■ ACTIVITY: Examine the entries and show every line in which the word "bottle" is found.

Before-and-after object listings:
------------
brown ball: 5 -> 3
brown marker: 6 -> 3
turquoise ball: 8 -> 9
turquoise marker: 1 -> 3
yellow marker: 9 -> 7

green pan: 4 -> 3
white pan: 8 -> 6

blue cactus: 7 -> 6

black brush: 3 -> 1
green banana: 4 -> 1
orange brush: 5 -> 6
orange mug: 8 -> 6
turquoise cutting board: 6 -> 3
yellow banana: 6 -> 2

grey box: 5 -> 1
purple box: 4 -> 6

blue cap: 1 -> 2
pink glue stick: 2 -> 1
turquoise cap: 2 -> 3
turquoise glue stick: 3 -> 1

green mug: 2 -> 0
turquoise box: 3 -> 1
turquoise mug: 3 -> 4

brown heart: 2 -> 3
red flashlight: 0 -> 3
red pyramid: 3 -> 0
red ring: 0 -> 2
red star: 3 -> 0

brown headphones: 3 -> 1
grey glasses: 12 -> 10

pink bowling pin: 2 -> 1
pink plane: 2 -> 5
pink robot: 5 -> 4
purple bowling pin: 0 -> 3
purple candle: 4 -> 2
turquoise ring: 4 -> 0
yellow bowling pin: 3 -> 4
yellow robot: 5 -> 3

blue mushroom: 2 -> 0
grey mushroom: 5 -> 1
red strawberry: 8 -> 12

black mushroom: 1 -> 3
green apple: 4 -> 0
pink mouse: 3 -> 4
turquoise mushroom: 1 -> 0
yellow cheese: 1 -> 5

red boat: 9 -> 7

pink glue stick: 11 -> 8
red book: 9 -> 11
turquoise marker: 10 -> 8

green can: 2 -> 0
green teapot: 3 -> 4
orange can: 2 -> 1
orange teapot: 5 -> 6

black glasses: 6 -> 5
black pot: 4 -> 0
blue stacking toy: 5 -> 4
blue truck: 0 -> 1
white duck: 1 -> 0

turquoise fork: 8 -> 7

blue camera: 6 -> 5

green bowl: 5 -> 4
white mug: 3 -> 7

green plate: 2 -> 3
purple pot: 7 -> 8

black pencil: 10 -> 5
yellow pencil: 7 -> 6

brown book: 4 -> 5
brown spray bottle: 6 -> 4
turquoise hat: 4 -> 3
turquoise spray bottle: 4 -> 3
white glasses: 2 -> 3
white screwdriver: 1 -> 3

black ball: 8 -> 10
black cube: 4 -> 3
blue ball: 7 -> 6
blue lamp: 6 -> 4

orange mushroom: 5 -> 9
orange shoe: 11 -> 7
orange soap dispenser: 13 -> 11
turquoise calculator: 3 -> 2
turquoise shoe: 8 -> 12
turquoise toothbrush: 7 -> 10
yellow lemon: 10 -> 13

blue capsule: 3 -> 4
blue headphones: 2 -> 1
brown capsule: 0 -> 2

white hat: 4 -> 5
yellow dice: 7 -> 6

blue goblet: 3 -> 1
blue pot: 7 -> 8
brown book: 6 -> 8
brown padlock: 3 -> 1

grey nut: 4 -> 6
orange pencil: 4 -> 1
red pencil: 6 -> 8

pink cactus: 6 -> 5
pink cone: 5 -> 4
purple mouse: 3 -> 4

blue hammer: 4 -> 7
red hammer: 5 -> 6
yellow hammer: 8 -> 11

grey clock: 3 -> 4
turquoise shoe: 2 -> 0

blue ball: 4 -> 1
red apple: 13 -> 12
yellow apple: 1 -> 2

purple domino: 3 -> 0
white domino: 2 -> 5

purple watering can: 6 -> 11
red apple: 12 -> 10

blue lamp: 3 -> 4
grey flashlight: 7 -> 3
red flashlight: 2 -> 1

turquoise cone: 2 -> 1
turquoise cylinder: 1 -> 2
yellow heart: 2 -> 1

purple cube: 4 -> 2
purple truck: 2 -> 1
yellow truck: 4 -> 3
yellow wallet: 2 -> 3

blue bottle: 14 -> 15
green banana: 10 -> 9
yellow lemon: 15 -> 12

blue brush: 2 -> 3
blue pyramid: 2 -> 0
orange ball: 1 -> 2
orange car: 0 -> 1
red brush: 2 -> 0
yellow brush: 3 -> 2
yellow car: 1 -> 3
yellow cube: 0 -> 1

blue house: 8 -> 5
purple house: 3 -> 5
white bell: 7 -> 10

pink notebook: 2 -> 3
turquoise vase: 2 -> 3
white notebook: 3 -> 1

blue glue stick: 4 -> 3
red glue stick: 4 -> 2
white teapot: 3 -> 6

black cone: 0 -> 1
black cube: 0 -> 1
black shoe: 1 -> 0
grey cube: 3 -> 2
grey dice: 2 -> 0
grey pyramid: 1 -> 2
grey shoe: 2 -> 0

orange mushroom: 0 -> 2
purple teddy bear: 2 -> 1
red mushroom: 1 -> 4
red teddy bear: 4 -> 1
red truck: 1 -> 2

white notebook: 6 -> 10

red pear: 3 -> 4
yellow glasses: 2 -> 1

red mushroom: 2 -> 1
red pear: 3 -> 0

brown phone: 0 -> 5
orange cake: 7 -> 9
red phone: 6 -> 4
------------
■ ANSWER AREA:
brown spray bottle: 6 -> 4
turquoise spray bottle: 4 -> 3
blue bottle: 14 -> 15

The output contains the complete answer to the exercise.